INFORMATION:
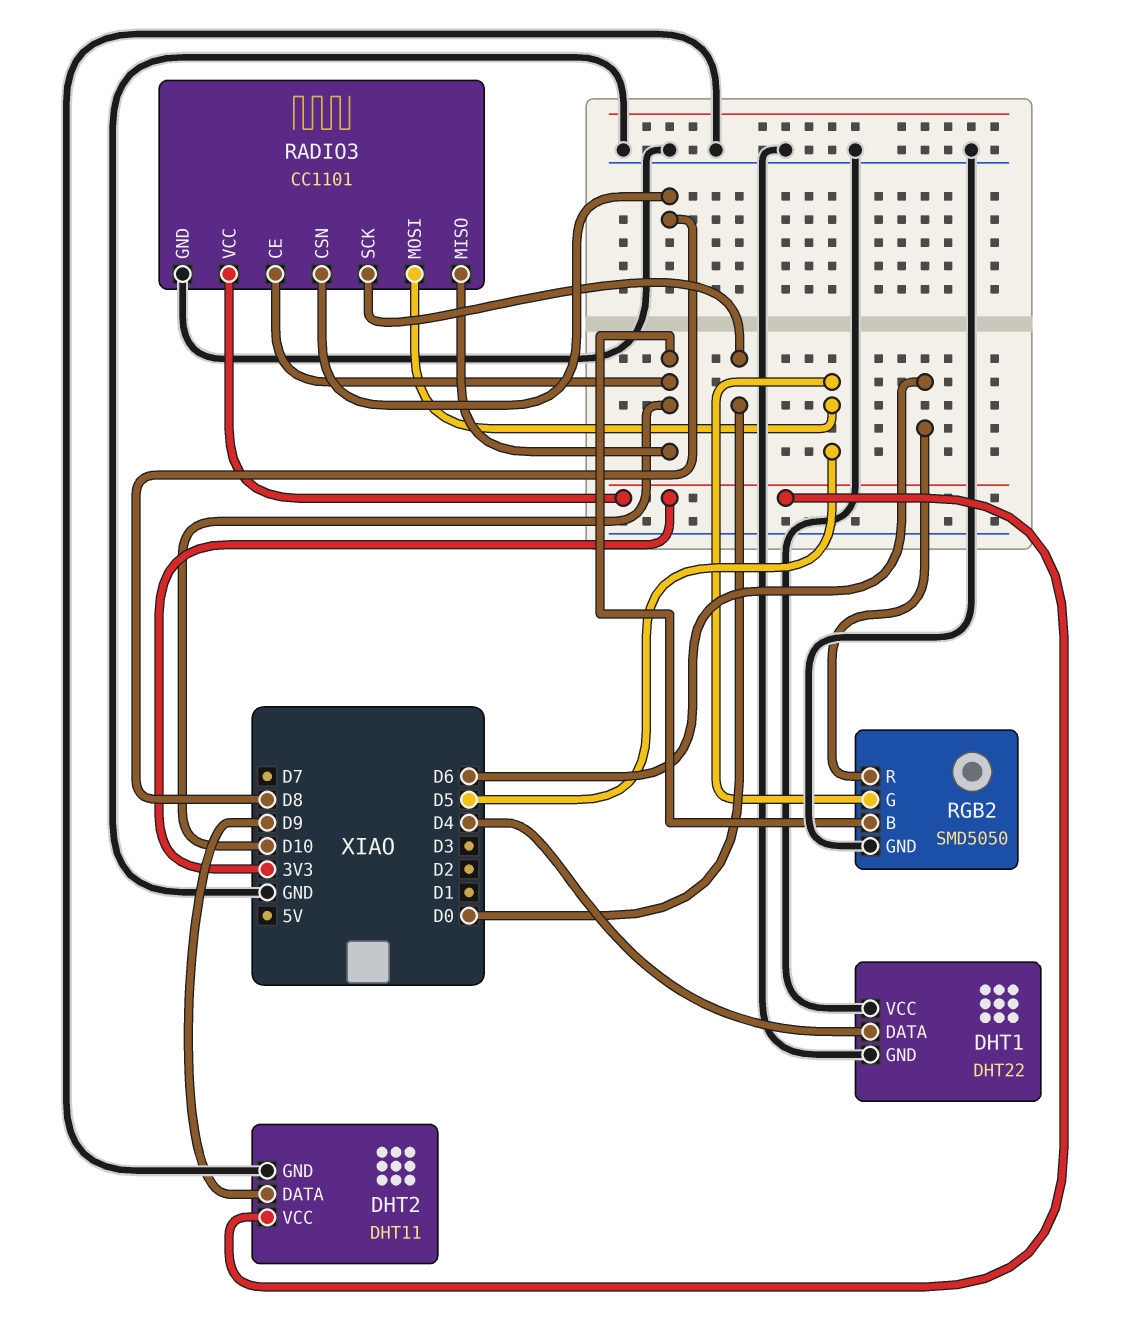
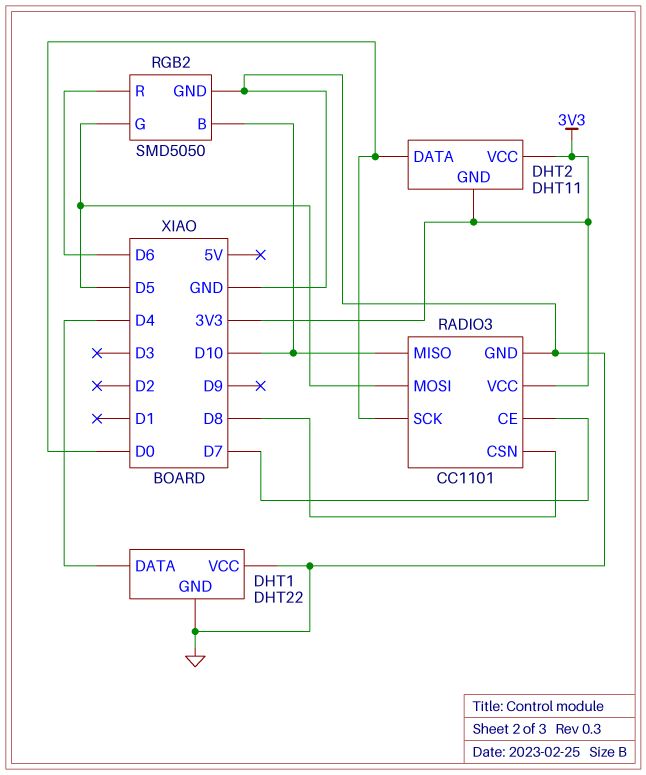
DHT2 pin DATA: D9 -> D0
DHT2 pin GND: GND -> 3V3
RADIO3 pin CE: D10 -> D7

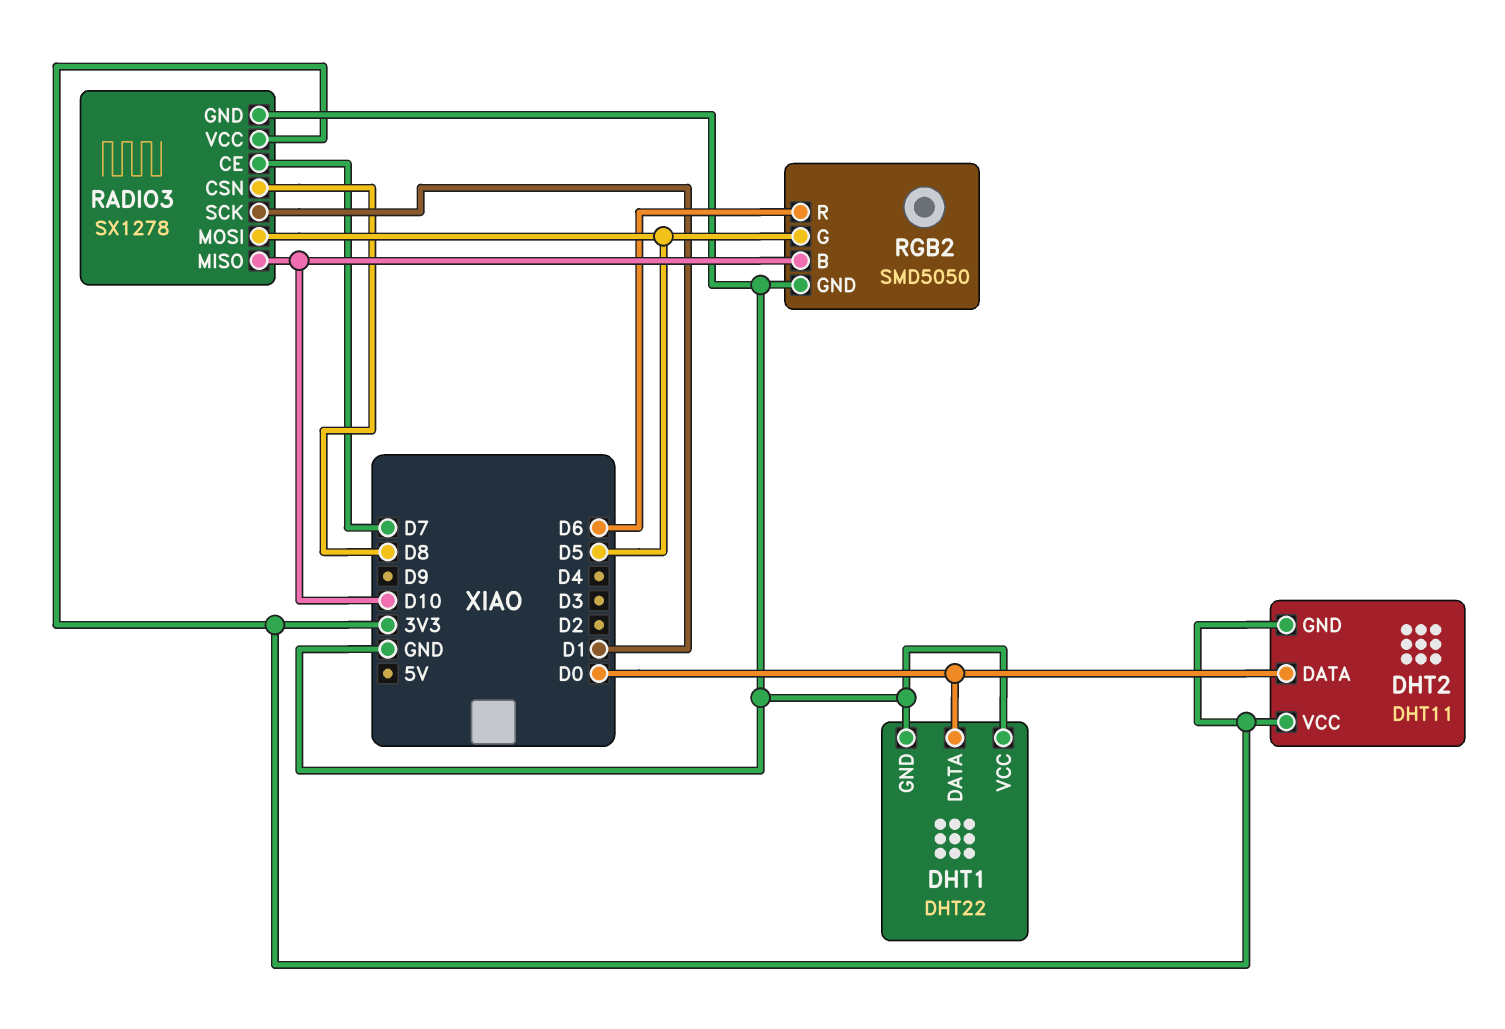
DHT1 pin DATA: D4 -> D0
RADIO3: CC1101 -> SX1278
RADIO3 pin SCK: D0 -> D1

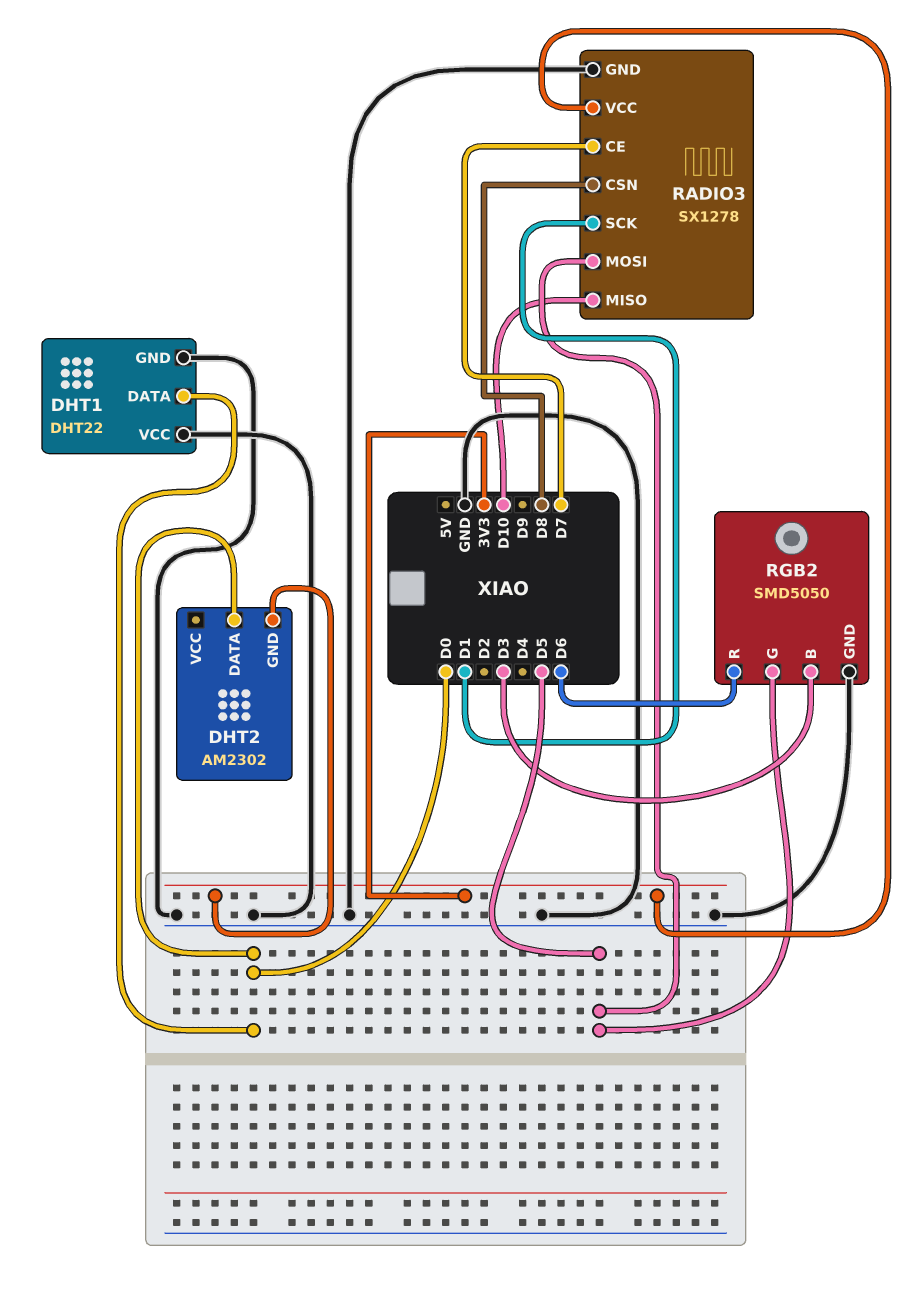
DHT2: DHT11 -> AM2302
DHT2 pin VCC: 3V3 -> none
RGB2 pin B: D10 -> D3

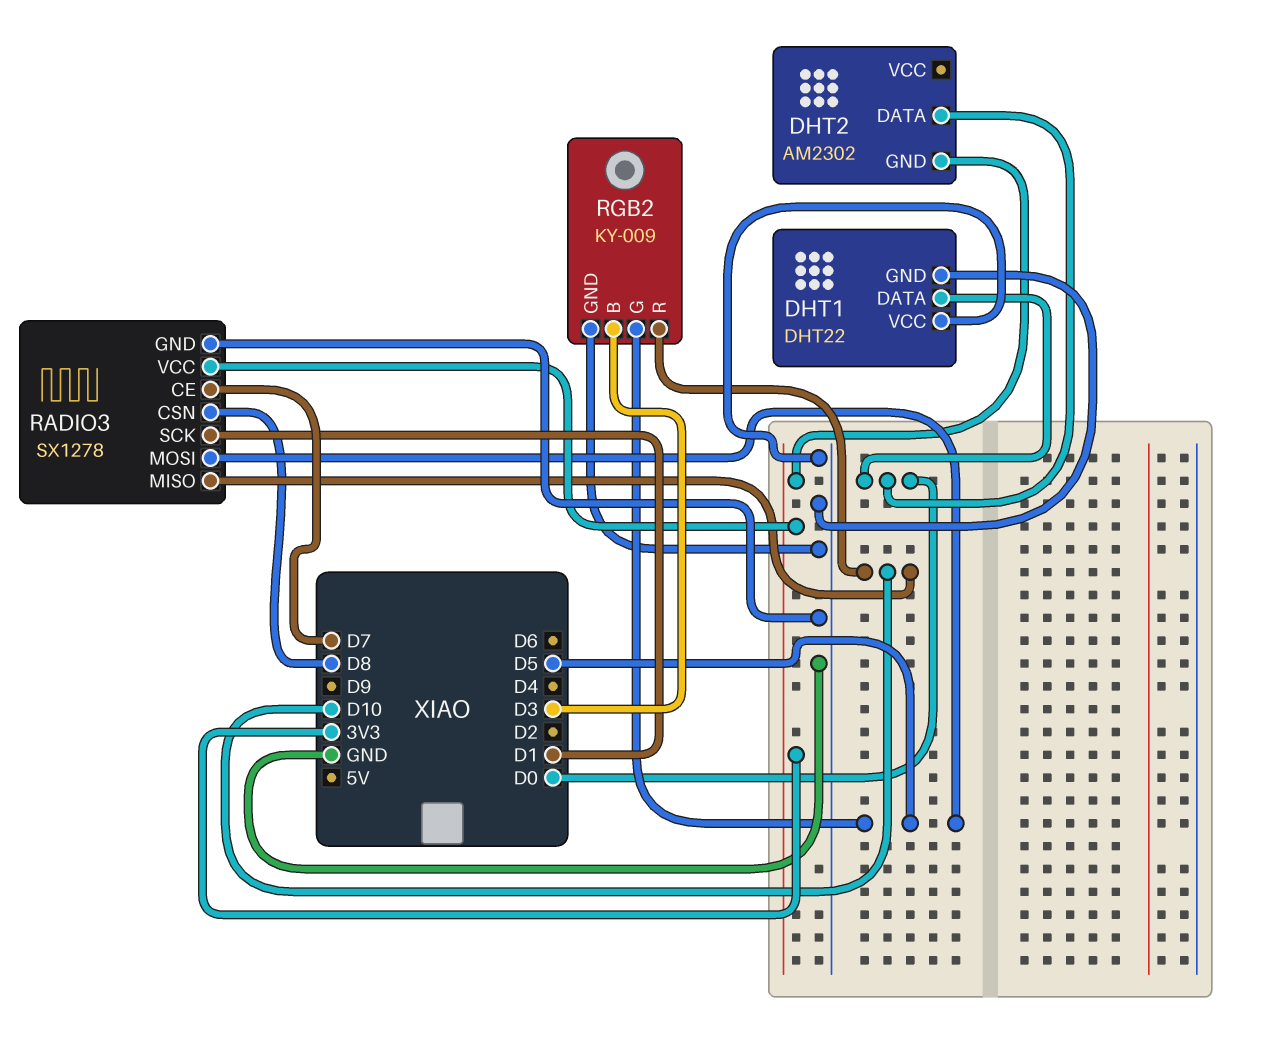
RGB2: SMD5050 -> KY-009
RGB2 pin R: D6 -> D10

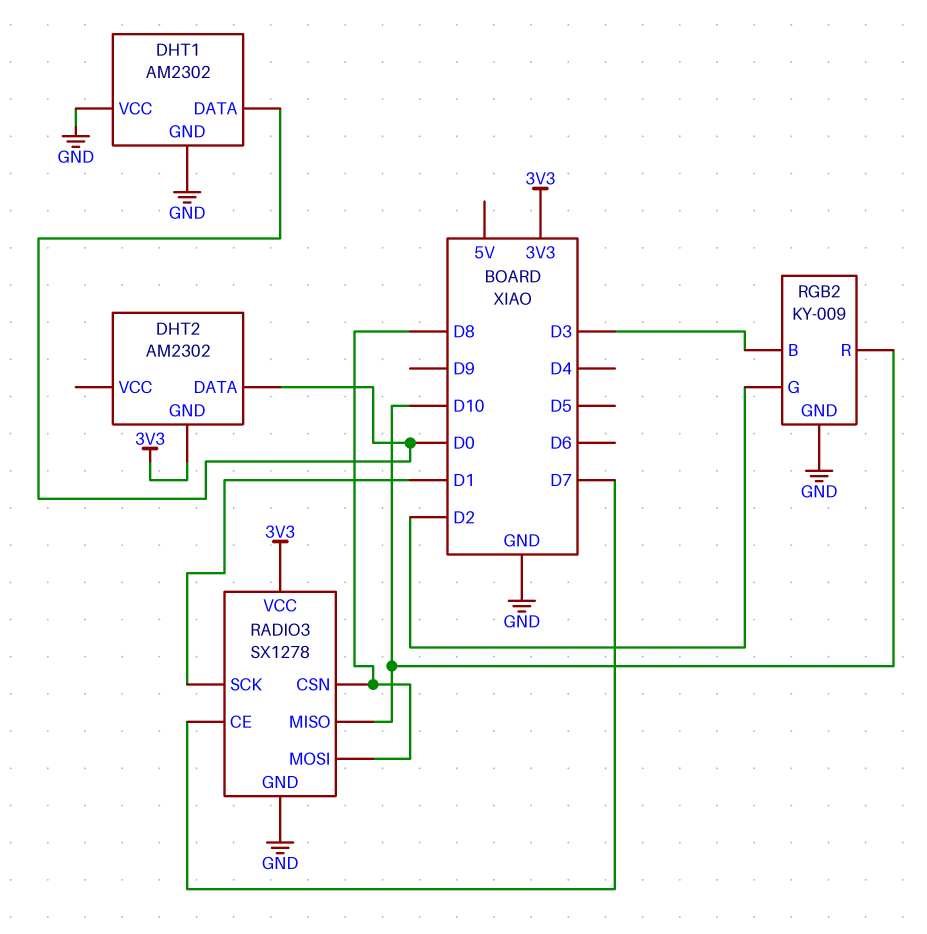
DHT1: DHT22 -> AM2302
RADIO3 pin MOSI: D5 -> D8
RGB2 pin G: D5 -> D2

TASK INSTRUCTIONS:
Retype exactly the lines above, starting at the line containing "RGB2 pin B: D10 -> D3" and ending with the last line, both included; leave out the pictures.

RESULT:
RGB2 pin B: D10 -> D3

RGB2: SMD5050 -> KY-009
RGB2 pin R: D6 -> D10

DHT1: DHT22 -> AM2302
RADIO3 pin MOSI: D5 -> D8
RGB2 pin G: D5 -> D2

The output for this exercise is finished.